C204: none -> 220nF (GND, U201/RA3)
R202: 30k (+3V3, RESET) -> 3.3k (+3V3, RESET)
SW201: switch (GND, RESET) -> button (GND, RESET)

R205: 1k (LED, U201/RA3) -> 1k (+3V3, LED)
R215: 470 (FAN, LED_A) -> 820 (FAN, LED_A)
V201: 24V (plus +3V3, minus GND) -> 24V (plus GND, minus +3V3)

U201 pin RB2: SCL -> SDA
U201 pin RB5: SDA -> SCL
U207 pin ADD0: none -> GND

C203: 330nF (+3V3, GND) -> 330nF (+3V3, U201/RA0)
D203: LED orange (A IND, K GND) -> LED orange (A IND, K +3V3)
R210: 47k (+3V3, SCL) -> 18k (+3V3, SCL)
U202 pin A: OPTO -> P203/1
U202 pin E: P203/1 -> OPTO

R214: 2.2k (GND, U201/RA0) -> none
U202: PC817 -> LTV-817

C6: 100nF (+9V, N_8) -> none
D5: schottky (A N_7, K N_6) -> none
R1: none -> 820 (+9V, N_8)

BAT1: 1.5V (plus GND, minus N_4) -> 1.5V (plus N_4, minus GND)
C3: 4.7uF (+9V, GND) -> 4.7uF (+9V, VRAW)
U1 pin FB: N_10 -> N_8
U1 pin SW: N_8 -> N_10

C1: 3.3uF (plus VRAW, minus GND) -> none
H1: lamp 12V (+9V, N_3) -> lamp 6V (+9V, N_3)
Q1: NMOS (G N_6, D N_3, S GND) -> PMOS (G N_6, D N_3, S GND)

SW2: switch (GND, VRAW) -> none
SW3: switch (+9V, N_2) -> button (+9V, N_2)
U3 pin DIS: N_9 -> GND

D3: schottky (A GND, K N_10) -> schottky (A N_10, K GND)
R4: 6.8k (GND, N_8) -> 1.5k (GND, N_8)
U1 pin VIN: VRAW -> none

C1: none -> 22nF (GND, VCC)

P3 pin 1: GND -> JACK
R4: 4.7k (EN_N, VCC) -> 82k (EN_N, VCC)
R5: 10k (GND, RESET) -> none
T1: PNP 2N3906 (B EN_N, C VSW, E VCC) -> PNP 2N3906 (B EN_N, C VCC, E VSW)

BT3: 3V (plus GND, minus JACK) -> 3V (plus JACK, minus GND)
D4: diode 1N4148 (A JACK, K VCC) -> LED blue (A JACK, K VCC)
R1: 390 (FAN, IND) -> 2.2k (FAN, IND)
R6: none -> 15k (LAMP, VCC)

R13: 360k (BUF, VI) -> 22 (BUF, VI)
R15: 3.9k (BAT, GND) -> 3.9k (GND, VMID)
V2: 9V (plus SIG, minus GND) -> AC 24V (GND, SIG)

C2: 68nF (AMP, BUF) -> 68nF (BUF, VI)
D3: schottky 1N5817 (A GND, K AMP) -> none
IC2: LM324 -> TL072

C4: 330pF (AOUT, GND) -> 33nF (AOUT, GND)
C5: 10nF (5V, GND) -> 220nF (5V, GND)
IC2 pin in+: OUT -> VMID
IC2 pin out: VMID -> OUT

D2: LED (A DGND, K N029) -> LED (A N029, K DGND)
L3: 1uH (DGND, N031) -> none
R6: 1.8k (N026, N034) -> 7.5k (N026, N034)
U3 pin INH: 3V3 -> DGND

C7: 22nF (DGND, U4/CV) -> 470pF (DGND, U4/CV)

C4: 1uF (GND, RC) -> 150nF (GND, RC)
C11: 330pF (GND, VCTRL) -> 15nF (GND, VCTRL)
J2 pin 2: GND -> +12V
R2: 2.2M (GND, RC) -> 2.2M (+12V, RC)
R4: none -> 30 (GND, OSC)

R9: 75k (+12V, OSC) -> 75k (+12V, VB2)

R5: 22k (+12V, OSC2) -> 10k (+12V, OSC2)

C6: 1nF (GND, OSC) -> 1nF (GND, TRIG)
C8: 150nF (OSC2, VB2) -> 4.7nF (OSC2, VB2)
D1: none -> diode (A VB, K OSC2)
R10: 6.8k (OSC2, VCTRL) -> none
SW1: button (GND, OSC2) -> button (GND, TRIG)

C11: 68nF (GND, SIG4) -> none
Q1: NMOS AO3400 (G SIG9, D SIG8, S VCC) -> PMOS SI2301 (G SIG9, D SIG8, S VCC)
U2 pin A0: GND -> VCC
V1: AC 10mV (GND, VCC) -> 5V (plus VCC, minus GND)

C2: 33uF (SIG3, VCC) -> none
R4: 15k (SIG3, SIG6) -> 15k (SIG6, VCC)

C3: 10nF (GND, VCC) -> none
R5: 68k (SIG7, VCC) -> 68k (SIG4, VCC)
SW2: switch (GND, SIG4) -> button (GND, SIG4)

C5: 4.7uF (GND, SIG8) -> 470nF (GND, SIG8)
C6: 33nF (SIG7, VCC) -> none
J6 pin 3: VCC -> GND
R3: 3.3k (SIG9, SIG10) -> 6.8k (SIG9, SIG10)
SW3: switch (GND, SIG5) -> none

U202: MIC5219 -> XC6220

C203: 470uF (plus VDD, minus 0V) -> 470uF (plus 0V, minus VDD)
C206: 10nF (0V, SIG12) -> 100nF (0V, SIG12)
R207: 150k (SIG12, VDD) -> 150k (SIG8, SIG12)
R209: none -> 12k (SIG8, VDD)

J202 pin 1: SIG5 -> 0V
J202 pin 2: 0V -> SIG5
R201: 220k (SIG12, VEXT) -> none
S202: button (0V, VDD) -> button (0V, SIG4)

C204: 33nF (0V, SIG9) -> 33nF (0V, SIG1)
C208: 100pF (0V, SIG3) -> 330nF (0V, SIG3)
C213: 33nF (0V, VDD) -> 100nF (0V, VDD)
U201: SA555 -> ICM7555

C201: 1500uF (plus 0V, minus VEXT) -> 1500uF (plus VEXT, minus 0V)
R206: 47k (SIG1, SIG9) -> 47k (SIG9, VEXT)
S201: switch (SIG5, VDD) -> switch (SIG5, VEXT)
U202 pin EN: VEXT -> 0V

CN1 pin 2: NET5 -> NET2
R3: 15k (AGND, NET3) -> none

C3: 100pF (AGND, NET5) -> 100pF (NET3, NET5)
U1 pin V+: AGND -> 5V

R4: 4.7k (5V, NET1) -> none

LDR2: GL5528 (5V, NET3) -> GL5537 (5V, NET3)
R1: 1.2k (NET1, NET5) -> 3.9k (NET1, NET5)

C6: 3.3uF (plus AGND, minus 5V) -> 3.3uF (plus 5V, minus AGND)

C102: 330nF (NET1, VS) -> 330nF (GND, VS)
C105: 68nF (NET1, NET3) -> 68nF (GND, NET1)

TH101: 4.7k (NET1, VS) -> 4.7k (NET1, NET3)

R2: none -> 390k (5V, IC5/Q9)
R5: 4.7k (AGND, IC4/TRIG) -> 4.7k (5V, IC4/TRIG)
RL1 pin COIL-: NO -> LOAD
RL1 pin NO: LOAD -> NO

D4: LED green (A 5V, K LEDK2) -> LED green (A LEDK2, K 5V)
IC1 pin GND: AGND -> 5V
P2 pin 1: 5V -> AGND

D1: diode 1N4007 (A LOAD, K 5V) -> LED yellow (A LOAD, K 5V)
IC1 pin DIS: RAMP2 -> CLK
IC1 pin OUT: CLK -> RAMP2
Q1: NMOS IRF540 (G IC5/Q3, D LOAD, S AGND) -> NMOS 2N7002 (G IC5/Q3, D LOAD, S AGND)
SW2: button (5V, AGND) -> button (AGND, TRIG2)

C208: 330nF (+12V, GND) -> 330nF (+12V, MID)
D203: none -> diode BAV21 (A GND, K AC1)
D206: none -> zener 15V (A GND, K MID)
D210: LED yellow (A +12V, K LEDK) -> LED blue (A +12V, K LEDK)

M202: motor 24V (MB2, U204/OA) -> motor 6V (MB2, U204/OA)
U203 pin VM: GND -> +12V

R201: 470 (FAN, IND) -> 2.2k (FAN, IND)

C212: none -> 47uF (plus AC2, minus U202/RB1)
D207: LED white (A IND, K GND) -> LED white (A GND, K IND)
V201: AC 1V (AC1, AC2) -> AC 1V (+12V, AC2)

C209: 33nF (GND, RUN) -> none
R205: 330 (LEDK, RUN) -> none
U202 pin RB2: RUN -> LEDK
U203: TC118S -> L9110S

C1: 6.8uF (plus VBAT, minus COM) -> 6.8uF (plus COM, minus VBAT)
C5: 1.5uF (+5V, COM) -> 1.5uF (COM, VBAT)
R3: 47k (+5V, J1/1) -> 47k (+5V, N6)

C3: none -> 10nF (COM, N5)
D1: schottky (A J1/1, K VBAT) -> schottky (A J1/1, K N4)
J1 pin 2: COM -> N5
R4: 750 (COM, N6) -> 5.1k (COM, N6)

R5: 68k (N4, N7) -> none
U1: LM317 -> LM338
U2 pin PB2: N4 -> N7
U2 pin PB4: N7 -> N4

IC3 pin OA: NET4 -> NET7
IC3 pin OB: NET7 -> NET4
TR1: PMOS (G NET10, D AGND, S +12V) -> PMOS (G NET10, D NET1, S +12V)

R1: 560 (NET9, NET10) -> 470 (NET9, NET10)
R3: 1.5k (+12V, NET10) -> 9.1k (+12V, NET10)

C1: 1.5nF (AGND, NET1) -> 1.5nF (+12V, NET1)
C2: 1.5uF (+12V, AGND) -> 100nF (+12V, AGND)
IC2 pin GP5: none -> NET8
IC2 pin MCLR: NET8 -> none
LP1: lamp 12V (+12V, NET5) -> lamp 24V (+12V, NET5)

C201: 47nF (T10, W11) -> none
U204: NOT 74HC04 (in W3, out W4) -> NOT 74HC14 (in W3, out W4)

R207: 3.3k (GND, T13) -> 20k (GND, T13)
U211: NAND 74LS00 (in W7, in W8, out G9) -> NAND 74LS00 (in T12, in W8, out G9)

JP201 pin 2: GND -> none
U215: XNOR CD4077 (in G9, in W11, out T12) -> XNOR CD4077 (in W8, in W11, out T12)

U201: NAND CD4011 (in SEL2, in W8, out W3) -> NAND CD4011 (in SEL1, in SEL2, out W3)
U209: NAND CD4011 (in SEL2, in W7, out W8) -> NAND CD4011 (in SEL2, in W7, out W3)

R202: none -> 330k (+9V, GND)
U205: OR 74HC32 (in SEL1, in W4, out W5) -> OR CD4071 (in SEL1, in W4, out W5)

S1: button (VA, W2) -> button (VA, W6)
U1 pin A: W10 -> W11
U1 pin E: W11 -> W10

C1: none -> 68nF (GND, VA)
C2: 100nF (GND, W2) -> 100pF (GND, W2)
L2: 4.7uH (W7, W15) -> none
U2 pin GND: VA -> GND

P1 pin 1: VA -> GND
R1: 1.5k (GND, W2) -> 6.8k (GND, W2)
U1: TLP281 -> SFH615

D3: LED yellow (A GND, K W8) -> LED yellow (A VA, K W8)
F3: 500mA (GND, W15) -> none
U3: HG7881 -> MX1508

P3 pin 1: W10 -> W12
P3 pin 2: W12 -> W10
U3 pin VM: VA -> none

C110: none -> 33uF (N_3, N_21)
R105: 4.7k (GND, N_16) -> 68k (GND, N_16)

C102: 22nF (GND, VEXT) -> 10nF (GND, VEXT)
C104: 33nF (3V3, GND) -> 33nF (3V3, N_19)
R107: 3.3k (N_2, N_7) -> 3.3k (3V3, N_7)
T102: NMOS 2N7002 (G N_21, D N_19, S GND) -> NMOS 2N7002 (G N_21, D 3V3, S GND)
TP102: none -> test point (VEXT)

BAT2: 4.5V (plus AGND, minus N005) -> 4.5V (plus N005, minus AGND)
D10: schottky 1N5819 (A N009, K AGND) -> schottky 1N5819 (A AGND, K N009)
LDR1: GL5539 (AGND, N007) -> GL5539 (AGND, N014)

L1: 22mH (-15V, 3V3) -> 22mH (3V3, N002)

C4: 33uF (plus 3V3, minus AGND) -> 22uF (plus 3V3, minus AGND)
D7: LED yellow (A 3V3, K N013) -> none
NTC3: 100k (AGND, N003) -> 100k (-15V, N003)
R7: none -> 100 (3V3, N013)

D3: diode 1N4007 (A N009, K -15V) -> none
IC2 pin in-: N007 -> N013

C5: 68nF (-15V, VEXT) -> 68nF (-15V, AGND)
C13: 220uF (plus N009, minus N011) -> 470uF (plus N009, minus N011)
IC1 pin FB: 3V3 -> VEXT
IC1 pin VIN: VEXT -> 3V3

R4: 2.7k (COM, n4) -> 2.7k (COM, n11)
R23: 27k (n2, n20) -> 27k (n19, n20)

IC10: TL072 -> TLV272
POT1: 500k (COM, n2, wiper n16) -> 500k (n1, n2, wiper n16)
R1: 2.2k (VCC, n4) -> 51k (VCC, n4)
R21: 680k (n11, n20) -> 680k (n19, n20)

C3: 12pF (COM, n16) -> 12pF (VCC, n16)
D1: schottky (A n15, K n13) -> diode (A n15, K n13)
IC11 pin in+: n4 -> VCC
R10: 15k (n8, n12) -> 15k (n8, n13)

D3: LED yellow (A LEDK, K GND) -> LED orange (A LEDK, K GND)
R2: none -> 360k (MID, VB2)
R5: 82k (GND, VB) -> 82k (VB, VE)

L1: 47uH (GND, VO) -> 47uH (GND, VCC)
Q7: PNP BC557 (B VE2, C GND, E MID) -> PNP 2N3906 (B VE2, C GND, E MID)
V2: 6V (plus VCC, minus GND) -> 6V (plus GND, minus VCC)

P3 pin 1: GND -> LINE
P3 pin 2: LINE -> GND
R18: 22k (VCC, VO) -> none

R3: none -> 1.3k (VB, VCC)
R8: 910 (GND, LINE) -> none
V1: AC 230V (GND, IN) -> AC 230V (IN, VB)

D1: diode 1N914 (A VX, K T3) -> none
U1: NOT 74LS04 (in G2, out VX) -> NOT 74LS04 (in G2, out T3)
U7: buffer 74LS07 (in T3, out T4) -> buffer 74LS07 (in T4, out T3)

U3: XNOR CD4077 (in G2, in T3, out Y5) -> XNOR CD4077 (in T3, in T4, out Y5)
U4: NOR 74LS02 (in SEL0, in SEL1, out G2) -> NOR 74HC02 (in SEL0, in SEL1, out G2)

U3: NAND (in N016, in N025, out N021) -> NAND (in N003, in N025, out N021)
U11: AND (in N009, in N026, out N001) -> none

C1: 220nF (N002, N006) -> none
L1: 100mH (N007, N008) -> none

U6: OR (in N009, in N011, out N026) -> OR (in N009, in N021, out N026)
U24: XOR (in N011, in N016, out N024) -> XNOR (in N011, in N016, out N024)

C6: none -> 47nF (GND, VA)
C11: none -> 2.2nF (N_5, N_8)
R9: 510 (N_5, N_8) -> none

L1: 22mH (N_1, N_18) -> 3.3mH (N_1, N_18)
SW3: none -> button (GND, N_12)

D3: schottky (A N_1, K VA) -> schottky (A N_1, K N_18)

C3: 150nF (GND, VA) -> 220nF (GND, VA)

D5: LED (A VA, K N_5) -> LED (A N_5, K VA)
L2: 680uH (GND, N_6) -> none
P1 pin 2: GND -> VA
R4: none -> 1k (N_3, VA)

+ + + + +

§ **Work to complete**
Using the data above, return each line that includes the word "orange".

§ **Result below**
D203: LED orange (A IND, K GND) -> LED orange (A IND, K +3V3)
D3: LED yellow (A LEDK, K GND) -> LED orange (A LEDK, K GND)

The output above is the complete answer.